**Exercise details:**
Search the data for the word "black" and copy every line that contains it.

**Information shown:**
══════
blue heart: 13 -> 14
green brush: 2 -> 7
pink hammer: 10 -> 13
══════
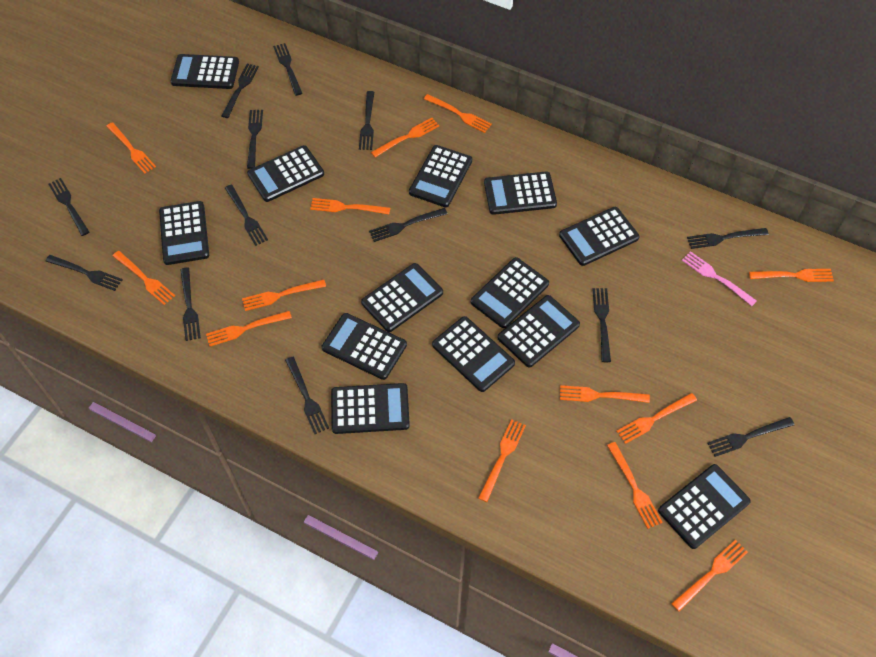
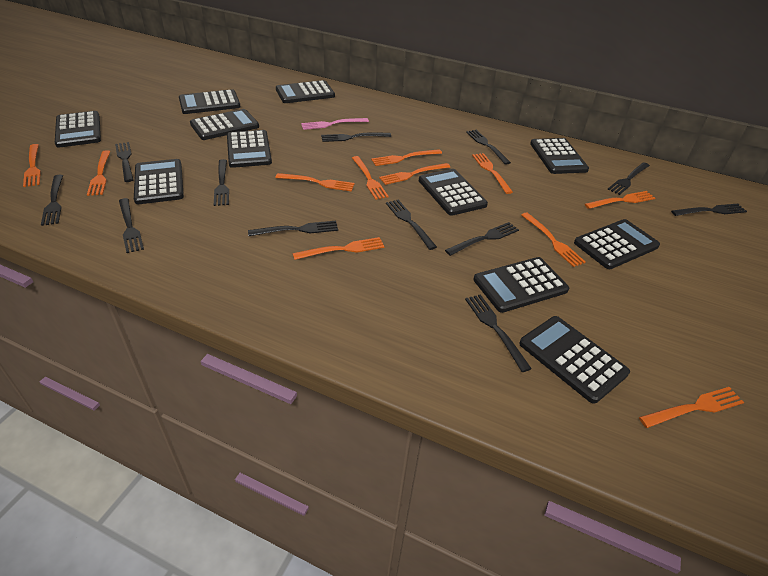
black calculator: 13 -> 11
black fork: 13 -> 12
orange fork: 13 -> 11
══════
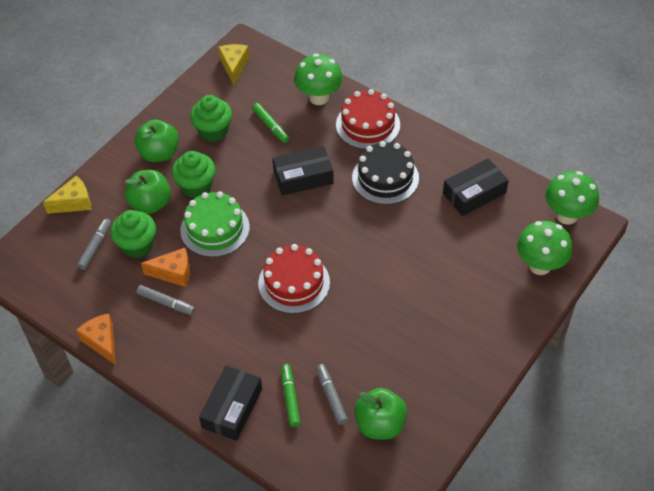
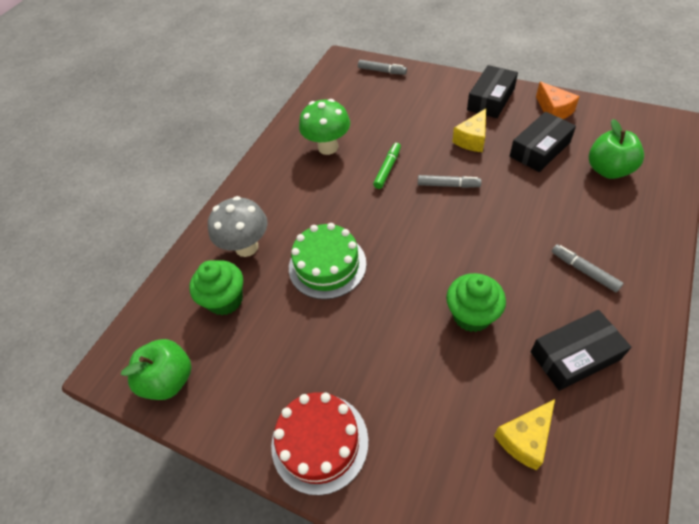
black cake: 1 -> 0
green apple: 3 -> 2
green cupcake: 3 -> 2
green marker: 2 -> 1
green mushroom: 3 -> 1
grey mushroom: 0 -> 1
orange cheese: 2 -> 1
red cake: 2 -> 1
══════
**Expected answer:**
black calculator: 13 -> 11
black fork: 13 -> 12
black cake: 1 -> 0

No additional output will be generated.